For the records below, say how many lines contain the string "arrow". Give the number only.

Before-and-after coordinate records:
>>>>

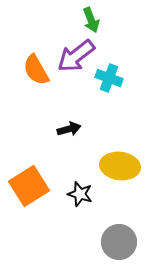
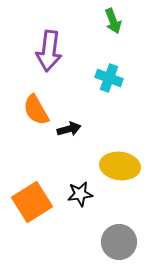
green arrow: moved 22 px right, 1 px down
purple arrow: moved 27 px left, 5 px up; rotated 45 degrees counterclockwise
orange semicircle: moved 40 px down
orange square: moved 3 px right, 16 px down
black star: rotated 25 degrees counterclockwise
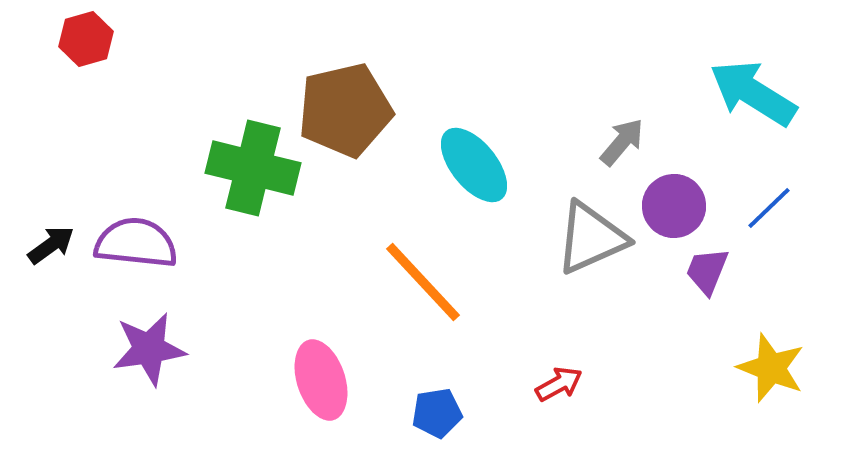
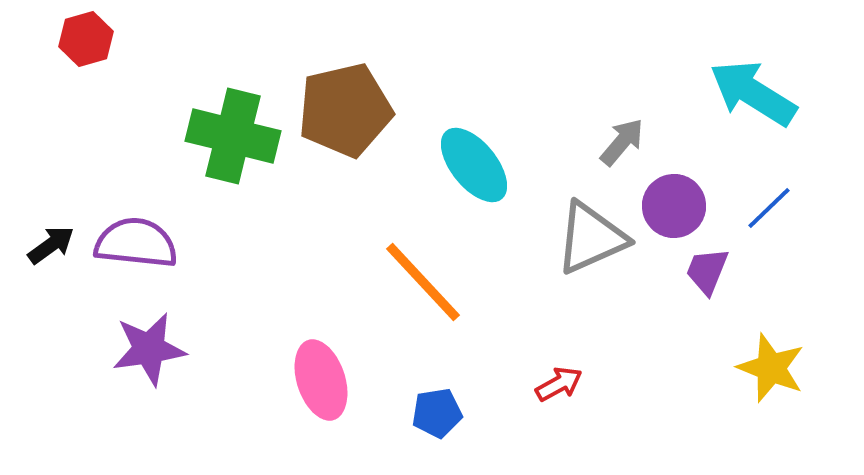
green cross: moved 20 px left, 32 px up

<<<<

REPLY TO THE TASK ::
2